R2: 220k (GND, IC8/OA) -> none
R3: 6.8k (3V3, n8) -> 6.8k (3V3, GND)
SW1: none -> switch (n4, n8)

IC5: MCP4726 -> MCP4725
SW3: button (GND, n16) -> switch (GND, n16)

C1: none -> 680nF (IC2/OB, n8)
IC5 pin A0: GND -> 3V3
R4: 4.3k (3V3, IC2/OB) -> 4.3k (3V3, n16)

--- --- ---

▶ _Exercise instructions_
The only output should be the lines from the one containing "C1: none -> 680nF (IC2/OB, n8)" through the final line of the material above, copied exactly.

▶ _Response below_
C1: none -> 680nF (IC2/OB, n8)
IC5 pin A0: GND -> 3V3
R4: 4.3k (3V3, IC2/OB) -> 4.3k (3V3, n16)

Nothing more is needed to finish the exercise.